#### INSTRUCTIONS FOR THE TASK:
Count lines with "pixel" in them. Report only the total.

-- START OF RECORDS FOR THIS TASK --

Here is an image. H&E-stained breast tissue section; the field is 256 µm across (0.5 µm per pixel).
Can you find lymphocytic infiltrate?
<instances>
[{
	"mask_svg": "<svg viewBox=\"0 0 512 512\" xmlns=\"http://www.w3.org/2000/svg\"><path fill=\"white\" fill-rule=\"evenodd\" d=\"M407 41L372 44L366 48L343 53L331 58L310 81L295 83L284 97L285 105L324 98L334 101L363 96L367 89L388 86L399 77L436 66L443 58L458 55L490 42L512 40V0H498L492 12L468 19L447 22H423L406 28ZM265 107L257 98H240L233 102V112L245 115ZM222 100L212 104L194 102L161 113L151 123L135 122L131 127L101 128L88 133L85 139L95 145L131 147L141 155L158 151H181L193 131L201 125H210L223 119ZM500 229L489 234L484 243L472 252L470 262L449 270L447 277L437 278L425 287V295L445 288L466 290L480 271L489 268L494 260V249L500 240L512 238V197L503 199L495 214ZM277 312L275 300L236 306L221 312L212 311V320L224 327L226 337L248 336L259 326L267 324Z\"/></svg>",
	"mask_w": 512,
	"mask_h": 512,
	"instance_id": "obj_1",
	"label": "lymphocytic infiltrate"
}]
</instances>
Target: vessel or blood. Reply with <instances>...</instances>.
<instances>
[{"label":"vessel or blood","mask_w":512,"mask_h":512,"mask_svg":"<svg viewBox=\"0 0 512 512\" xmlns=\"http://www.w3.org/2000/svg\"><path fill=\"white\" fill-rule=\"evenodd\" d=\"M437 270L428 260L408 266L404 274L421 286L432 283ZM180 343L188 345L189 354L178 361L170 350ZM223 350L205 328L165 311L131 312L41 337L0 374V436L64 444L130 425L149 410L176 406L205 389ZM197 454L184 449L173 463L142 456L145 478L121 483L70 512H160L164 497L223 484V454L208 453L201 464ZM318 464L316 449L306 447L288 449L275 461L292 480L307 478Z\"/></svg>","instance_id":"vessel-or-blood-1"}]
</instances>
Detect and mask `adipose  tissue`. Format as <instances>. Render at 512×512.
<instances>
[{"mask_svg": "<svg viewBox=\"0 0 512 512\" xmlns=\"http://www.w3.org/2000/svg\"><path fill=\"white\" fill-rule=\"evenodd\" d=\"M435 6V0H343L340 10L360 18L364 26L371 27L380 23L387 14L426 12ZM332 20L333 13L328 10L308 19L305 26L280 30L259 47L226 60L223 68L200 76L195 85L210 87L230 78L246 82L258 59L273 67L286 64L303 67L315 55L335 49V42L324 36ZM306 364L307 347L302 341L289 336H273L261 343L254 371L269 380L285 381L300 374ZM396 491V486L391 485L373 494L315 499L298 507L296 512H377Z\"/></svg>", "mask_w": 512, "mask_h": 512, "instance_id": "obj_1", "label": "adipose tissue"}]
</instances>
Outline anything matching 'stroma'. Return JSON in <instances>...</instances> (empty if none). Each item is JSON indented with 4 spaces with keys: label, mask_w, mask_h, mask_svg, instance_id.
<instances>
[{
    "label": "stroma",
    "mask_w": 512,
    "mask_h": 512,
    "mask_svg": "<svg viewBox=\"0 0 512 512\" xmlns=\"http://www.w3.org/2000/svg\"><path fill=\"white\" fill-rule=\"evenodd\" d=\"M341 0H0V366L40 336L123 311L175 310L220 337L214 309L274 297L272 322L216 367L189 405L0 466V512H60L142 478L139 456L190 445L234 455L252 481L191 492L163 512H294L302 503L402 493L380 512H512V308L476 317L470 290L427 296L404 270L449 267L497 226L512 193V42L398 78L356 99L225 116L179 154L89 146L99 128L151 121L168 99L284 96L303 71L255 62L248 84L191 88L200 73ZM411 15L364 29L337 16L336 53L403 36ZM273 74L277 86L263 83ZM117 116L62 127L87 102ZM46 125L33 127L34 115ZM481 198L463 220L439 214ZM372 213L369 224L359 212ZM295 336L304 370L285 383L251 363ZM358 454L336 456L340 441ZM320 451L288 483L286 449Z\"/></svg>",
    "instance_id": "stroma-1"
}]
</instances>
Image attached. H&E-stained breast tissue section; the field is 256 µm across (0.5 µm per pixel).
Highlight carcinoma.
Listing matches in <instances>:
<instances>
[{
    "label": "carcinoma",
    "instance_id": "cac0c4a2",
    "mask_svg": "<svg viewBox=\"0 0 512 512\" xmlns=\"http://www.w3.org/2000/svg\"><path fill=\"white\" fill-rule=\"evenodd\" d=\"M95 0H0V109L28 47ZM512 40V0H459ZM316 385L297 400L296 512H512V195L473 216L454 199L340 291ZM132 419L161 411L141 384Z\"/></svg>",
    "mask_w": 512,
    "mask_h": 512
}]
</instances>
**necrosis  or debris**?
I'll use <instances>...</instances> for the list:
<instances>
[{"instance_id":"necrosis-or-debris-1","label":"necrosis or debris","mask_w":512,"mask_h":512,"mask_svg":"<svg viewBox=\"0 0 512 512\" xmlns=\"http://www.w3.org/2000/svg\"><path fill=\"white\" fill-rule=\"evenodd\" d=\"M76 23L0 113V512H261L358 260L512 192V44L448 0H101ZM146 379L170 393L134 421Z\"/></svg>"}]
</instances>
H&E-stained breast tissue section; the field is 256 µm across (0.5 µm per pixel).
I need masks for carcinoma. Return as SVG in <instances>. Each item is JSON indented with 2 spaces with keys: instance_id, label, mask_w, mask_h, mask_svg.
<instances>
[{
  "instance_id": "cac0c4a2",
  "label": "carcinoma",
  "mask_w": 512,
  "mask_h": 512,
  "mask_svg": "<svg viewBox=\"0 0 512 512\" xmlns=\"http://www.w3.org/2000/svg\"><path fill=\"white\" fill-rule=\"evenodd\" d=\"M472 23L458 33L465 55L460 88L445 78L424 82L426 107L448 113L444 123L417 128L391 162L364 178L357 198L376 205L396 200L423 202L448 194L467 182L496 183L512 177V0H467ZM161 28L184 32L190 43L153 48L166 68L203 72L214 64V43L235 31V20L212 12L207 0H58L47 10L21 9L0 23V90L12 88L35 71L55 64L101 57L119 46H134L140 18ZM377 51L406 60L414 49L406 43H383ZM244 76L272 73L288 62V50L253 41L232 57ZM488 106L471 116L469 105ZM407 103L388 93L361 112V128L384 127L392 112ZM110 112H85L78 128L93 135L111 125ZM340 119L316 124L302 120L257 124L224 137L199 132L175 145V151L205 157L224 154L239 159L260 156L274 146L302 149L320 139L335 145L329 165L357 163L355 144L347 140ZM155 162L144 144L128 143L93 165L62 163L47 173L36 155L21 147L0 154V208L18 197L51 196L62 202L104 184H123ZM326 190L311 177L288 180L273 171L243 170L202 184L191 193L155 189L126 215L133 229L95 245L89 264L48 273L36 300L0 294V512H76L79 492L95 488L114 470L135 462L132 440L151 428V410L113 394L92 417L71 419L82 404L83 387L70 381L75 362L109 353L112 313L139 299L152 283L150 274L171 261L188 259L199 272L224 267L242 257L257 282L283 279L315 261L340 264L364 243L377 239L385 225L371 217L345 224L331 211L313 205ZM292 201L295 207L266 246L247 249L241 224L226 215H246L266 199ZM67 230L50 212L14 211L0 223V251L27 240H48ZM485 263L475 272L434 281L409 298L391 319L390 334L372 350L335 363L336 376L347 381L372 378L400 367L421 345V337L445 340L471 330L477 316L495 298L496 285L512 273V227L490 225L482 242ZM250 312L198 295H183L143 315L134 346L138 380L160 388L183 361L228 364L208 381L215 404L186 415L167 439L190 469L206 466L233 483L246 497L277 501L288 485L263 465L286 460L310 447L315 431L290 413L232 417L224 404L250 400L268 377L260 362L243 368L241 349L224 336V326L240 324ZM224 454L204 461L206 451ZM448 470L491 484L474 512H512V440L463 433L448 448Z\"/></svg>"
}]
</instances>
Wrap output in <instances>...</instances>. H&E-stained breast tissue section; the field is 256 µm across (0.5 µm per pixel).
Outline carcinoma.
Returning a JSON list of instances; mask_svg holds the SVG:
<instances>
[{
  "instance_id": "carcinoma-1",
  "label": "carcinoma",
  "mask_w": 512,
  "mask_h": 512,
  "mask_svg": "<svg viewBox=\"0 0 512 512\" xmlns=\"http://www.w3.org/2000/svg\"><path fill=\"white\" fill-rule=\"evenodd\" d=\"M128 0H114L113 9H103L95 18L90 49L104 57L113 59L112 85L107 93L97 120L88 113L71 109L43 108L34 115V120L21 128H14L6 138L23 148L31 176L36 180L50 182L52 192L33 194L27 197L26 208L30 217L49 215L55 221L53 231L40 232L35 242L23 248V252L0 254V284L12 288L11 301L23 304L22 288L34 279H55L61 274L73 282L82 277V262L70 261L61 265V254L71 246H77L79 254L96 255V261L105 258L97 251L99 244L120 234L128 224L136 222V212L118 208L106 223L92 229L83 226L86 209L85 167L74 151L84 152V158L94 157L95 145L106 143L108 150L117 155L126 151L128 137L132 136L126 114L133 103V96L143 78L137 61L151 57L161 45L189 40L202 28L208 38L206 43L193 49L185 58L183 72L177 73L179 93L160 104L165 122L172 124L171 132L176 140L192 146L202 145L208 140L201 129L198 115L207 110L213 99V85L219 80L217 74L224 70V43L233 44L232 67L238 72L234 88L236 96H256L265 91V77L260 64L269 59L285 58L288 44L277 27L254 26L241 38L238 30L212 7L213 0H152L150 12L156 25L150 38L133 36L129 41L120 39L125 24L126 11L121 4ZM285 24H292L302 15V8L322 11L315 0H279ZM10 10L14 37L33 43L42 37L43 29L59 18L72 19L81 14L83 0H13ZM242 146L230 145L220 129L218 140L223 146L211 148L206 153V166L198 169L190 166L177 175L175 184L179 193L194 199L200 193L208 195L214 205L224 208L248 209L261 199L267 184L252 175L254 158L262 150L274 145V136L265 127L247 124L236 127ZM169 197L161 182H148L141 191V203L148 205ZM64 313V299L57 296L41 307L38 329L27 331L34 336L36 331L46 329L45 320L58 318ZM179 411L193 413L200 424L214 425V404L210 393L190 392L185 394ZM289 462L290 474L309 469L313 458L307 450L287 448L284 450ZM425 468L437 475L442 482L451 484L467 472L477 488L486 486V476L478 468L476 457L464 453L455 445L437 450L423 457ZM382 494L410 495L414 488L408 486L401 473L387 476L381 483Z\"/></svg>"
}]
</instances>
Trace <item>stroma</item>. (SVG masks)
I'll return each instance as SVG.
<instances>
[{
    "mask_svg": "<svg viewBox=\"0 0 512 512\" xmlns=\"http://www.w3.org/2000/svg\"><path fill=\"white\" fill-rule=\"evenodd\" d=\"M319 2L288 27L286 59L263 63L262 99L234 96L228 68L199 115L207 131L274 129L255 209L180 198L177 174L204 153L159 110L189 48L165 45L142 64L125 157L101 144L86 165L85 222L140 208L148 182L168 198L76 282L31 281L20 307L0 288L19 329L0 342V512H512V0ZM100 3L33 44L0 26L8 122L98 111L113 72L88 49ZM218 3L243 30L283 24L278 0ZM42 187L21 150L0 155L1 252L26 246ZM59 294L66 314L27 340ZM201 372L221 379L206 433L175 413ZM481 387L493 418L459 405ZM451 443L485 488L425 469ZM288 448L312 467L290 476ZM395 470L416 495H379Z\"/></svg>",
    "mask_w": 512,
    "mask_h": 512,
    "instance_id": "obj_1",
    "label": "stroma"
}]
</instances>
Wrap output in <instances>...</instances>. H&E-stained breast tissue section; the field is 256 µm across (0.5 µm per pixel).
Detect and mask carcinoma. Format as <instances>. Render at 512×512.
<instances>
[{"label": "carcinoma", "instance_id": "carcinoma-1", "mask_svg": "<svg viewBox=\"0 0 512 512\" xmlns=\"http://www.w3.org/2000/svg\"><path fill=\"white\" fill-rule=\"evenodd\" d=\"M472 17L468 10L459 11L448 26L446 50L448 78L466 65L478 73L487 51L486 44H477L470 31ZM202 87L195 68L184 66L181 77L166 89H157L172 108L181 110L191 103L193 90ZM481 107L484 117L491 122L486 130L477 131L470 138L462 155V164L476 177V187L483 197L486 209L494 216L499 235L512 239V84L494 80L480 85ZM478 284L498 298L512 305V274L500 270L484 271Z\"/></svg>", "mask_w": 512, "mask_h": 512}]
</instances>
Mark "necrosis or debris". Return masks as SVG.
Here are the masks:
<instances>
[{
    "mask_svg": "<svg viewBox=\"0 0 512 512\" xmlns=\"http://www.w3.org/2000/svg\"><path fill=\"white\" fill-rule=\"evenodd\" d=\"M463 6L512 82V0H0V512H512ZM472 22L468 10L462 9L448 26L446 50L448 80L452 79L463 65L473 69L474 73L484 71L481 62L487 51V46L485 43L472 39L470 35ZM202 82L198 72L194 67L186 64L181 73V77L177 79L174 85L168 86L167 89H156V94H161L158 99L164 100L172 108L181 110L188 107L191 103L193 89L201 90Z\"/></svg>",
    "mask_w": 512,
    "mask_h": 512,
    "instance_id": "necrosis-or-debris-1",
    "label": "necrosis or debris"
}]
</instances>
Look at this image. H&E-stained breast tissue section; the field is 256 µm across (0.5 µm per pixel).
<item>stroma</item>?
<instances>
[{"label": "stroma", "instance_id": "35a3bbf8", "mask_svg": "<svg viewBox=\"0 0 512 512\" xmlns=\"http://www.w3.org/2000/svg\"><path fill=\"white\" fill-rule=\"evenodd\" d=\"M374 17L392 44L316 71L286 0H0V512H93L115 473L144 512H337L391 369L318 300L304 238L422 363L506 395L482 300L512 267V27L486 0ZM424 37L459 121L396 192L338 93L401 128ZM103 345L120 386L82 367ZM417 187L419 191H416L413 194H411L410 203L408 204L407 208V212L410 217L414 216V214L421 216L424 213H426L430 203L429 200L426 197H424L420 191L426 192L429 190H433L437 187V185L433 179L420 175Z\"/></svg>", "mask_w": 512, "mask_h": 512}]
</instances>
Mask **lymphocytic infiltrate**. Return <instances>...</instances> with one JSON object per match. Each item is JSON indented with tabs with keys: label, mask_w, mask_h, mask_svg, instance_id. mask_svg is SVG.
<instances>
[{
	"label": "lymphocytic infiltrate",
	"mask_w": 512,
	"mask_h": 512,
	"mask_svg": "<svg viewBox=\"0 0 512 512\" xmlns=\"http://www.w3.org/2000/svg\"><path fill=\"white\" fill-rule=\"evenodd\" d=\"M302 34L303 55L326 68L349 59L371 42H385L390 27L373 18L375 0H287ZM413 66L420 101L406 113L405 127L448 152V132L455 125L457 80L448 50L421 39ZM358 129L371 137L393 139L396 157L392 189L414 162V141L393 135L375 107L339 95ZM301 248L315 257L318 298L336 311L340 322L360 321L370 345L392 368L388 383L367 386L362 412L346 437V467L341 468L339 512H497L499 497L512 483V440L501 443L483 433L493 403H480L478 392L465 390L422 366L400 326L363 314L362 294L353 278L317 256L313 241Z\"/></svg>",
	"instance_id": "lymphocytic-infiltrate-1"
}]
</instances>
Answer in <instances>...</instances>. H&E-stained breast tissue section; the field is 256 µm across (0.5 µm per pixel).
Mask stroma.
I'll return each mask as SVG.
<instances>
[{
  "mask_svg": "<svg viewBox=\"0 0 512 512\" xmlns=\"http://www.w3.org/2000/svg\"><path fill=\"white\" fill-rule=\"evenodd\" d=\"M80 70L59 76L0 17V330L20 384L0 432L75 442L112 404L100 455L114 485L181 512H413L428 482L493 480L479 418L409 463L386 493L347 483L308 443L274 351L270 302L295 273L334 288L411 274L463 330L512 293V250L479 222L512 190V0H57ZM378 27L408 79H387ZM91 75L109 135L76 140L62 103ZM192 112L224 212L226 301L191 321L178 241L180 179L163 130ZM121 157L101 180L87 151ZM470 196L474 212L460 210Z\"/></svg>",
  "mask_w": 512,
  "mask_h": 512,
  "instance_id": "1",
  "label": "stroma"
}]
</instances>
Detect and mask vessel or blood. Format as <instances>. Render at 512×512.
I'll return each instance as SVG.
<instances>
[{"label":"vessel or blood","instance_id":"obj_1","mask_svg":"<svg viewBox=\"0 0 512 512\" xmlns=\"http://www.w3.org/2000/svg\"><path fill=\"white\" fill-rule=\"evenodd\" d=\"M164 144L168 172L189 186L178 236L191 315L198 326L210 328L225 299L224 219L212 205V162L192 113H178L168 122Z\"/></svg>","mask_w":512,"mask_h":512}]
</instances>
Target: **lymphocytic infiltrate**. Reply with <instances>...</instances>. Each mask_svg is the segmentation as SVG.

-- END OF RECORDS FOR THIS TASK --

#### EXERCISE ANSWER:
7